**What is expected**
The answer must consist of every line from the data that holds the string "soap".

====== Task data ======

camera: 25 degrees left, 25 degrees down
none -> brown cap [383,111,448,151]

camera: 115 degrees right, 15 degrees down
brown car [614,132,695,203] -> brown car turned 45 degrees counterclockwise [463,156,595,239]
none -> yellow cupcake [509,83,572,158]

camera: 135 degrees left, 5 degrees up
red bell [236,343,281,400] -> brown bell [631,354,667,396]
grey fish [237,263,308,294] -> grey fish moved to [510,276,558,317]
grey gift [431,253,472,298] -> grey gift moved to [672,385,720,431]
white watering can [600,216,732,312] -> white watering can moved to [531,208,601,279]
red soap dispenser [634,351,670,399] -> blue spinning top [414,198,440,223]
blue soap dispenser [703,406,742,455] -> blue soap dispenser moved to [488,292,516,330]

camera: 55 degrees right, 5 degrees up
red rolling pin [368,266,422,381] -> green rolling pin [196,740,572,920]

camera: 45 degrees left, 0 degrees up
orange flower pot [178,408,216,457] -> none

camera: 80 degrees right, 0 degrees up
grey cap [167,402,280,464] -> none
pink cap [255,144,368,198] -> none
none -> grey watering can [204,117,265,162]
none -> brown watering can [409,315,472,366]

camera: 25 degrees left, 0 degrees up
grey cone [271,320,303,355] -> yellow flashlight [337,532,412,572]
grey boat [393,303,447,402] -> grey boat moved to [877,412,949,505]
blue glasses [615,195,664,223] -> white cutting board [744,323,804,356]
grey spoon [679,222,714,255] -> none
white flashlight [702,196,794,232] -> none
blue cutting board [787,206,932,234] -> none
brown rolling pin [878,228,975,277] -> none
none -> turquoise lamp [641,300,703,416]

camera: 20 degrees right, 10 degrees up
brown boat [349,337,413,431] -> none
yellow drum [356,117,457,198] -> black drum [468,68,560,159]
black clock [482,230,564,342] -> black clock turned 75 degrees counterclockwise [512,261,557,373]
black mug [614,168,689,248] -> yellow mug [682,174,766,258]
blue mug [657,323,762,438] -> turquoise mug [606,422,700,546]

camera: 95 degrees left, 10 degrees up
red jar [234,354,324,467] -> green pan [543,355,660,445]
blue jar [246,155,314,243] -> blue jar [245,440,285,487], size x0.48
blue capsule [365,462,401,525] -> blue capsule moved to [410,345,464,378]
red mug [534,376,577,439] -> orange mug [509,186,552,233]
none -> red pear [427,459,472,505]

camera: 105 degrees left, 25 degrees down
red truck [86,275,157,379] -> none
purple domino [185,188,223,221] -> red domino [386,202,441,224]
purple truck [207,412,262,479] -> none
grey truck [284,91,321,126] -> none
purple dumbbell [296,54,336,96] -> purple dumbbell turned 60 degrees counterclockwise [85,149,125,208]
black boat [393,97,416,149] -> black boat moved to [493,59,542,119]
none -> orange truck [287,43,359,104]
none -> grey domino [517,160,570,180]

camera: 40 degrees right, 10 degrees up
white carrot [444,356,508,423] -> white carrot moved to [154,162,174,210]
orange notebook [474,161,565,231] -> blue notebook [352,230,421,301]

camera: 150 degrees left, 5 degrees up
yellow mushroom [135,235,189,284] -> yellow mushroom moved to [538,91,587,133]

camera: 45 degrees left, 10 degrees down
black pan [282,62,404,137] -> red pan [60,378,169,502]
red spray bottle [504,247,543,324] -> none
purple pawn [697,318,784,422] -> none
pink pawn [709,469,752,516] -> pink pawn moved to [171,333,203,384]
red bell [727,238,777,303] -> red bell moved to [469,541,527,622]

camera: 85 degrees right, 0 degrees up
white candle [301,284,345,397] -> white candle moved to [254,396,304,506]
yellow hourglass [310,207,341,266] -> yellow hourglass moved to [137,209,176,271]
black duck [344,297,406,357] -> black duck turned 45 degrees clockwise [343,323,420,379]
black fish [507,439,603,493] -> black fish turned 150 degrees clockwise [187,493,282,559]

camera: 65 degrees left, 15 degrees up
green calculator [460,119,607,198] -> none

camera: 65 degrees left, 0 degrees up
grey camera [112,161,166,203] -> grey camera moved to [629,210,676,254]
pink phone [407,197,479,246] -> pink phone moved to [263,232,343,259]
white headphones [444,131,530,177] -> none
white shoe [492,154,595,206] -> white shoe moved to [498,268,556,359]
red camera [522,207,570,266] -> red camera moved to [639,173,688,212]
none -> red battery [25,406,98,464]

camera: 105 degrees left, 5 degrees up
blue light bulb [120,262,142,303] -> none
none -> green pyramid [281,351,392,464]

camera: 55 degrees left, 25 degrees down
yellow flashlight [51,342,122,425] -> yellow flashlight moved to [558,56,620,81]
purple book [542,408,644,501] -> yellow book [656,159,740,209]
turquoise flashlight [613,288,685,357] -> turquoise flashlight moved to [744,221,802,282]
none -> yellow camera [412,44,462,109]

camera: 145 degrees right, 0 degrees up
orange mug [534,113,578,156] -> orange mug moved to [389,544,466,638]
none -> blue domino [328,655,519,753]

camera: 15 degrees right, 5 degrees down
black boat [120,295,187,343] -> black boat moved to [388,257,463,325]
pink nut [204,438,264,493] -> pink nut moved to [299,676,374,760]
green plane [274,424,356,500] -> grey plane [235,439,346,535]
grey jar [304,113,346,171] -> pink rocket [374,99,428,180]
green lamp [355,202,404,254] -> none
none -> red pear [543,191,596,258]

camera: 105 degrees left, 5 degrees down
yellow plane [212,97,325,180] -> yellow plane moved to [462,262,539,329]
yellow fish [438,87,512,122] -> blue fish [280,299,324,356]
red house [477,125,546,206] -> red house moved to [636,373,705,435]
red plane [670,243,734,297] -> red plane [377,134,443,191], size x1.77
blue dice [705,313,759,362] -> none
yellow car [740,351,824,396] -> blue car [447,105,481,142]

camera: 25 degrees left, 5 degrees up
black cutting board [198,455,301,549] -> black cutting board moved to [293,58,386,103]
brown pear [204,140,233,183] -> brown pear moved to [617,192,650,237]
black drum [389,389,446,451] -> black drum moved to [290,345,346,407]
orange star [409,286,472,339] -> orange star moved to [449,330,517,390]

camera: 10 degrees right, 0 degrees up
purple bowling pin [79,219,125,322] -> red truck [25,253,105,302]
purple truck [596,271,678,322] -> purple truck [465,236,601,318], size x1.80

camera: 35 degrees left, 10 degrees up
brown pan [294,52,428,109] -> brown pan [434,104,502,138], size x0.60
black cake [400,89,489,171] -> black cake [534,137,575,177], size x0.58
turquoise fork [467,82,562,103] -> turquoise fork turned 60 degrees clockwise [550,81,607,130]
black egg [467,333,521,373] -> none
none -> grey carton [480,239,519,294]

======

**Written solution**
red soap dispenser [634,351,670,399] -> blue spinning top [414,198,440,223]
blue soap dispenser [703,406,742,455] -> blue soap dispenser moved to [488,292,516,330]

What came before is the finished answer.